**Material shown**
******************************
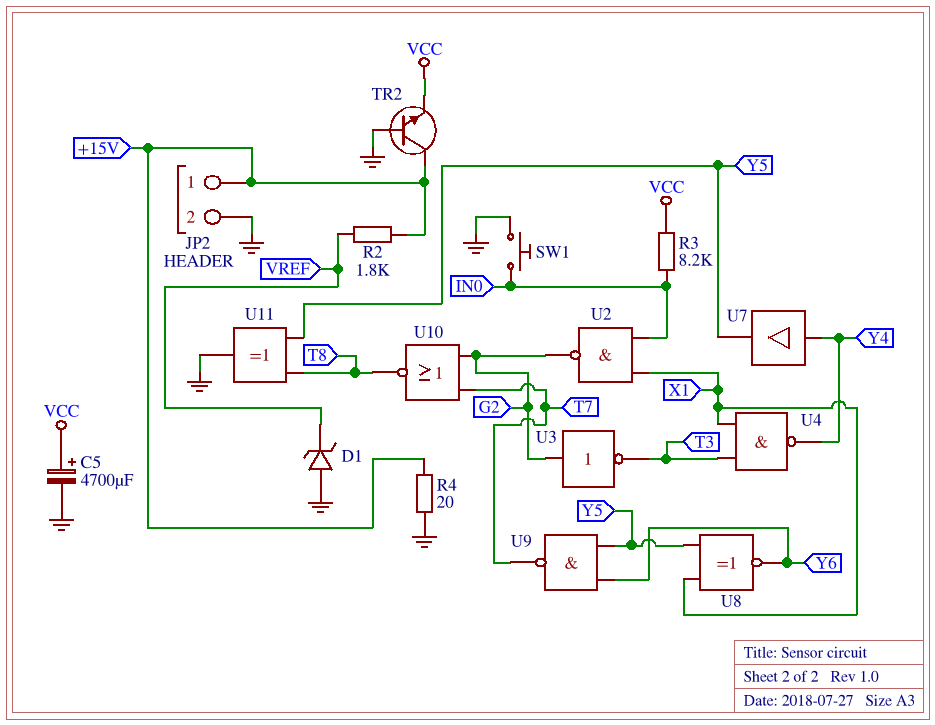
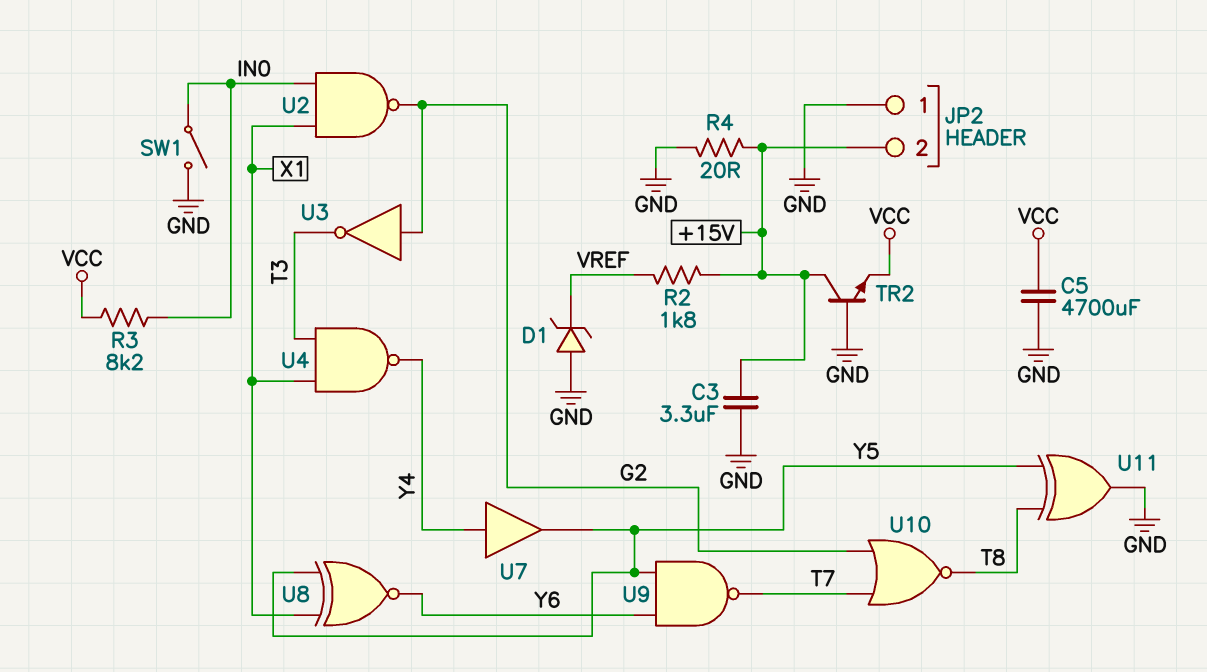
C3: none -> 3.3uF (+15V, GND)
C5: 4700uF (plus VCC, minus GND) -> 4700uF (GND, VCC)
JP2 pin 1: +15V -> GND
JP2 pin 2: GND -> +15V
SW1: button (GND, IN0) -> switch (GND, IN0)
******************************
All the records need to be repeated exactly, with the images dropped.

C3: none -> 3.3uF (+15V, GND)
C5: 4700uF (plus VCC, minus GND) -> 4700uF (GND, VCC)
JP2 pin 1: +15V -> GND
JP2 pin 2: GND -> +15V
SW1: button (GND, IN0) -> switch (GND, IN0)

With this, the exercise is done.